ABOUT THIS TASK
A verbatim transcription of the listing below is required, without its pictures.

GIVEN INFORMATION

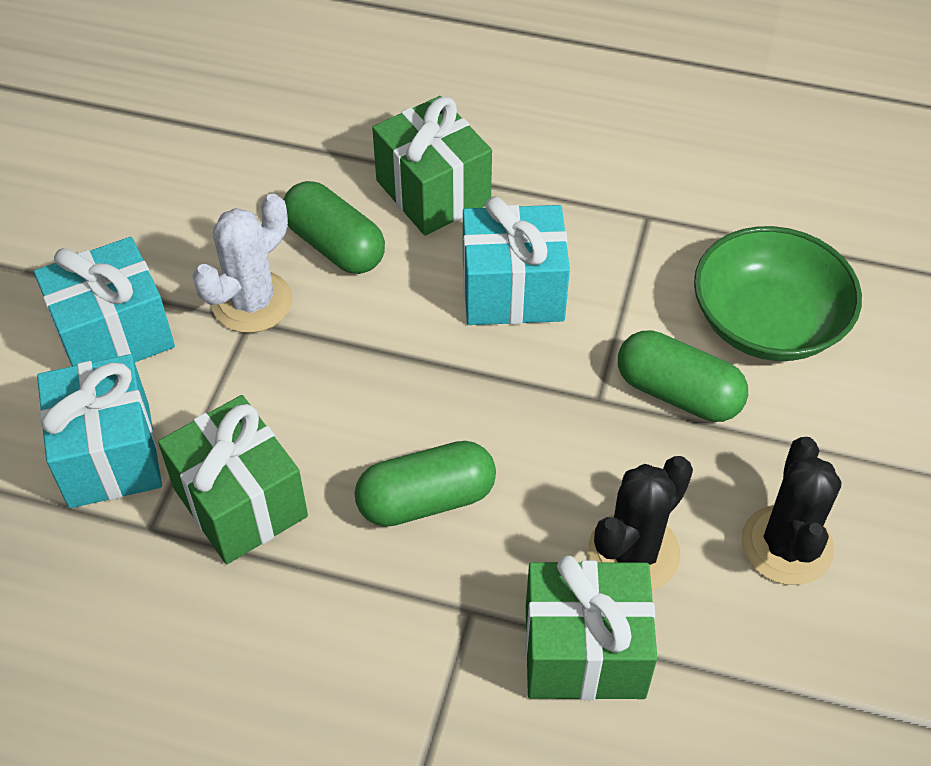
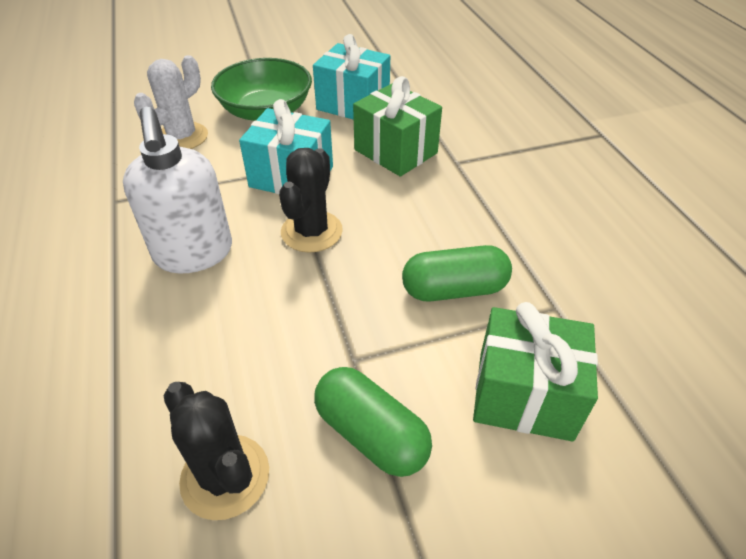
green capsule: 3 -> 2
green gift: 3 -> 2
turquoise gift: 3 -> 2
white soap dispenser: 0 -> 1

FINISHED EXERCISE
green capsule: 3 -> 2
green gift: 3 -> 2
turquoise gift: 3 -> 2
white soap dispenser: 0 -> 1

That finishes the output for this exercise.